| Data |
******
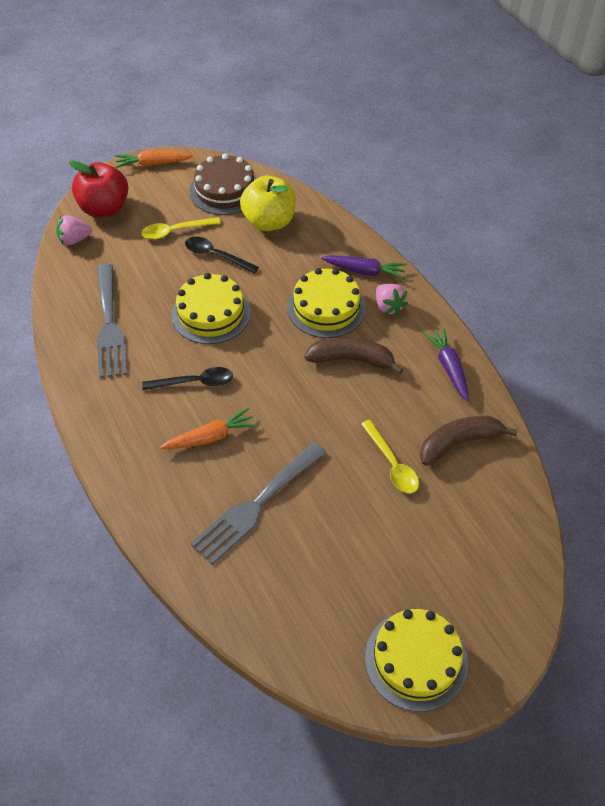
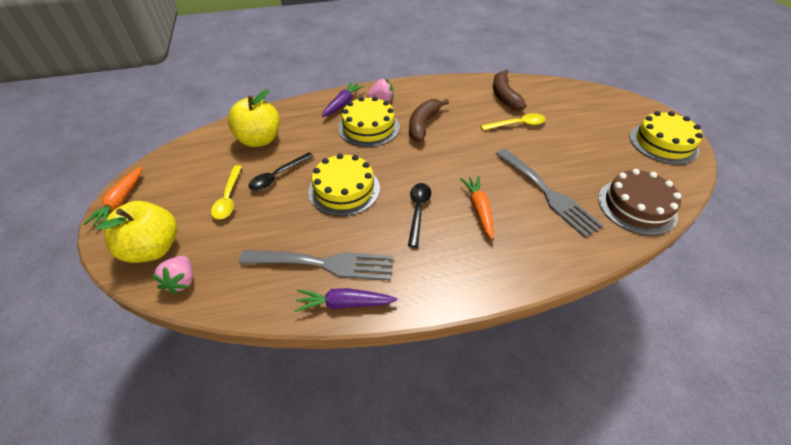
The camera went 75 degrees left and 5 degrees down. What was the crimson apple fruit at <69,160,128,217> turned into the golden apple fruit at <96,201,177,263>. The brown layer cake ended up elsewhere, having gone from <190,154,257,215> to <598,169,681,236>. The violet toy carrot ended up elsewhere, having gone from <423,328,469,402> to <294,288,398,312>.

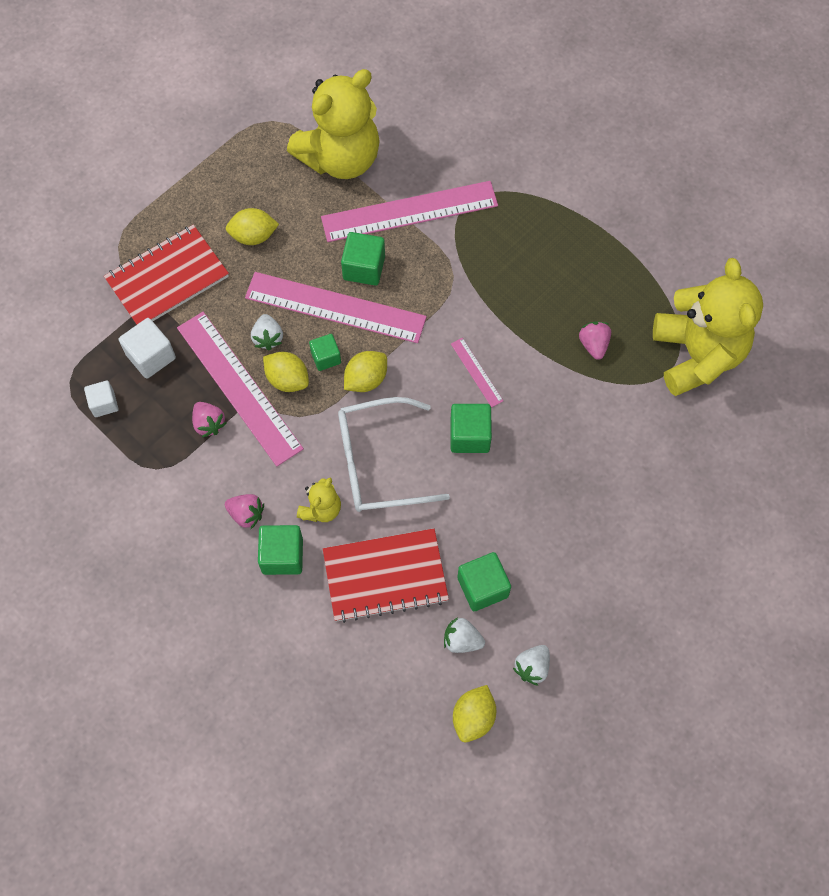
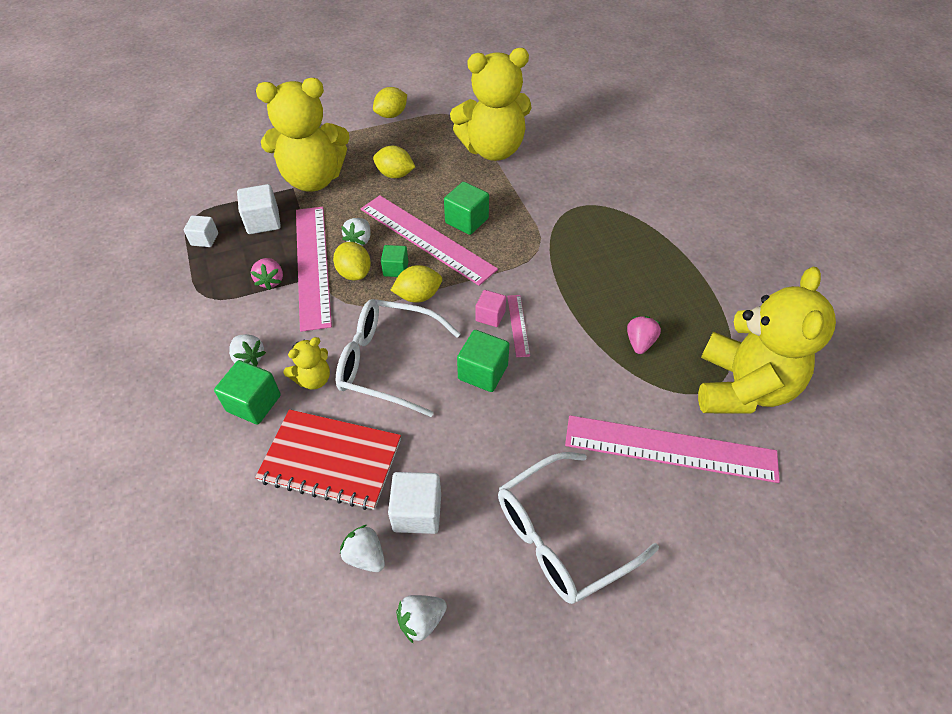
The camera went 25 degrees right and 15 degrees down. Where the crimson exercise book stood at <104,225,229,324>, the golden teddy came to stand at <256,78,350,192>. What was the rosy toy strawberry at <225,494,264,529> turned into the pure white toy strawberry at <229,334,266,366>. The rosy ruler ended up elsewhere, having gone from <321,181,498,242> to <565,415,780,483>. The golden toy lemon ended up elsewhere, having gone from <453,685,496,742> to <373,87,407,118>. What was the emerald block at <457,552,511,611> turned into the pure white block at <388,472,441,534>. The second view gained the rosy block at <476,290,506,327>. The second view gained the pure white eyeglasses at <498,452,659,604>.

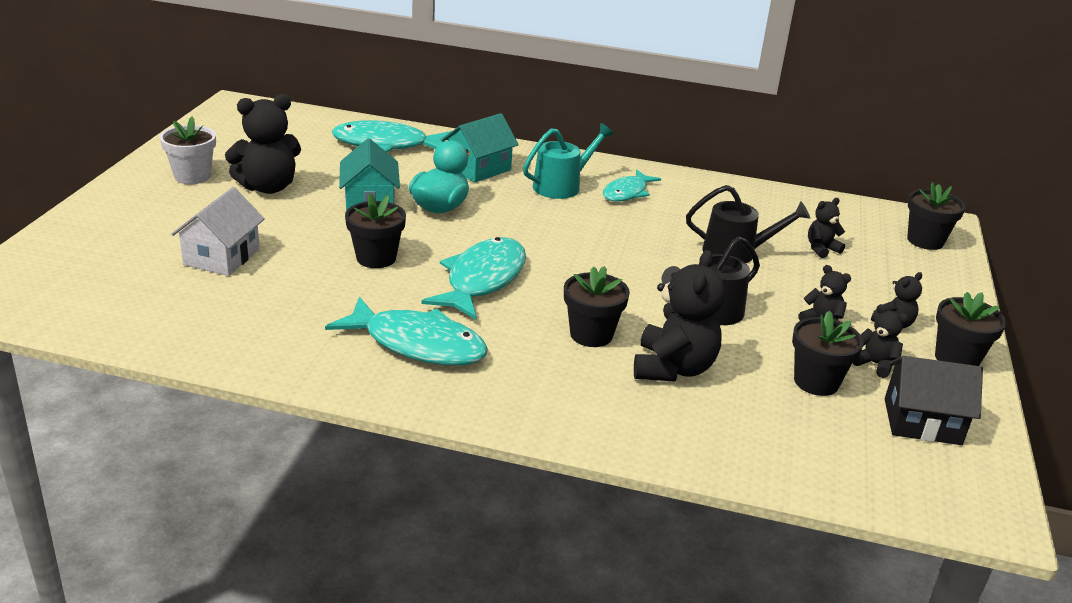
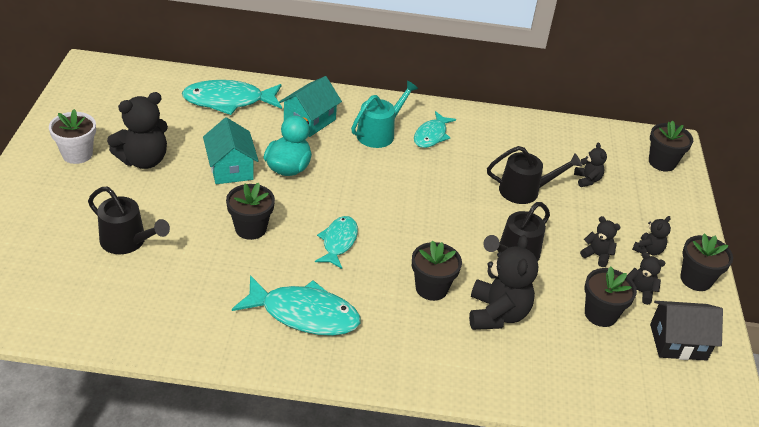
The camera went 10 degrees left and 10 degrees up. Where the pure white toy house stood at <171,187,265,276>, the ebony watering pot came to stand at <88,187,170,254>. The size of the aqua toy fish at <421,237,526,320> changed by a factor of 0.62. The ebony teddy at <808,198,845,258> ended up facing another way, 120 degrees clockwise from before.

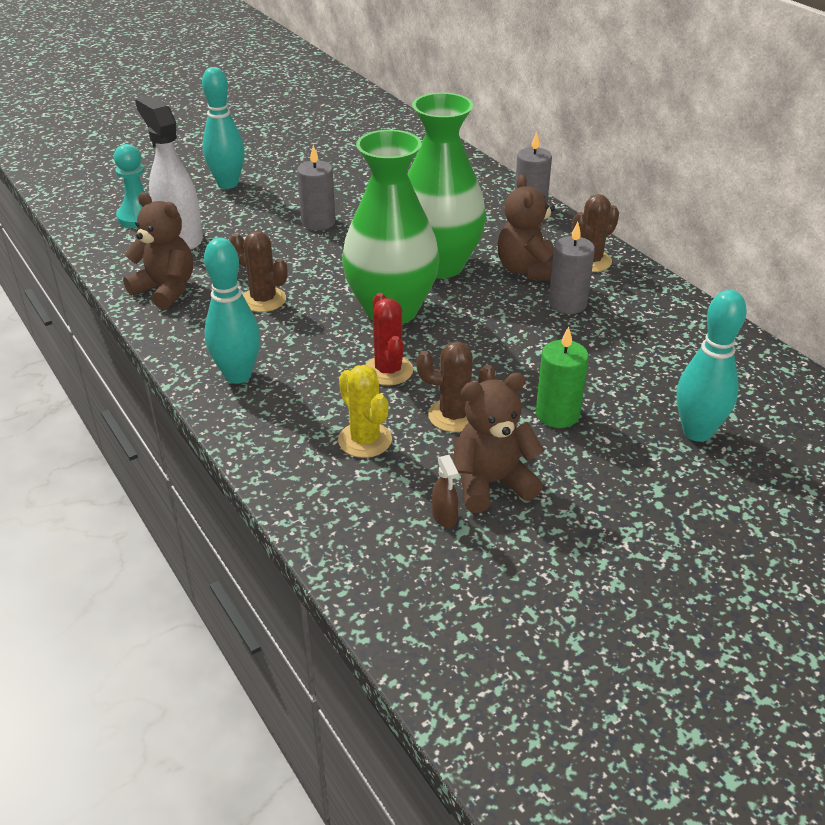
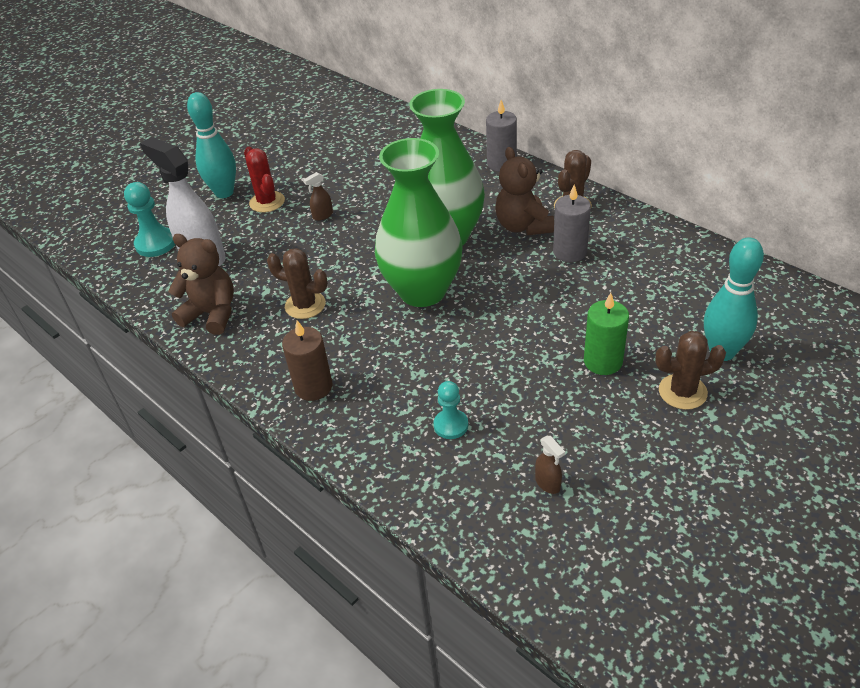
The camera went 10 degrees left and 5 degrees up. Where the aqua skittle stood at <204,237,260,384>, the brown pillar candle came to stand at <282,320,333,401>. Where the ash-grey pillar candle stood at <297,145,336,230>, the brown spray bottle came to stand at <303,172,333,221>. Where the golden prickly plant stood at <338,365,392,458>, the aqua chess pawn came to stand at <434,381,468,439>. The crimson prickly plant ended up elsewhere, having gone from <365,293,413,386> to <244,147,285,213>. The brown prickly plant ended up elsewhere, having gone from <417,341,495,432> to <655,331,726,410>. The second view lost the brown teddy at <453,373,544,513>.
******
| What is needed |
A verbatim retyping of the listing, without any pictures, is the expected answer.

| Answer space |
The camera went 75 degrees left and 5 degrees down. What was the crimson apple fruit at <69,160,128,217> turned into the golden apple fruit at <96,201,177,263>. The brown layer cake ended up elsewhere, having gone from <190,154,257,215> to <598,169,681,236>. The violet toy carrot ended up elsewhere, having gone from <423,328,469,402> to <294,288,398,312>.

The camera went 25 degrees right and 15 degrees down. Where the crimson exercise book stood at <104,225,229,324>, the golden teddy came to stand at <256,78,350,192>. What was the rosy toy strawberry at <225,494,264,529> turned into the pure white toy strawberry at <229,334,266,366>. The rosy ruler ended up elsewhere, having gone from <321,181,498,242> to <565,415,780,483>. The golden toy lemon ended up elsewhere, having gone from <453,685,496,742> to <373,87,407,118>. What was the emerald block at <457,552,511,611> turned into the pure white block at <388,472,441,534>. The second view gained the rosy block at <476,290,506,327>. The second view gained the pure white eyeglasses at <498,452,659,604>.

The camera went 10 degrees left and 10 degrees up. Where the pure white toy house stood at <171,187,265,276>, the ebony watering pot came to stand at <88,187,170,254>. The size of the aqua toy fish at <421,237,526,320> changed by a factor of 0.62. The ebony teddy at <808,198,845,258> ended up facing another way, 120 degrees clockwise from before.

The camera went 10 degrees left and 5 degrees up. Where the aqua skittle stood at <204,237,260,384>, the brown pillar candle came to stand at <282,320,333,401>. Where the ash-grey pillar candle stood at <297,145,336,230>, the brown spray bottle came to stand at <303,172,333,221>. Where the golden prickly plant stood at <338,365,392,458>, the aqua chess pawn came to stand at <434,381,468,439>. The crimson prickly plant ended up elsewhere, having gone from <365,293,413,386> to <244,147,285,213>. The brown prickly plant ended up elsewhere, having gone from <417,341,495,432> to <655,331,726,410>. The second view lost the brown teddy at <453,373,544,513>.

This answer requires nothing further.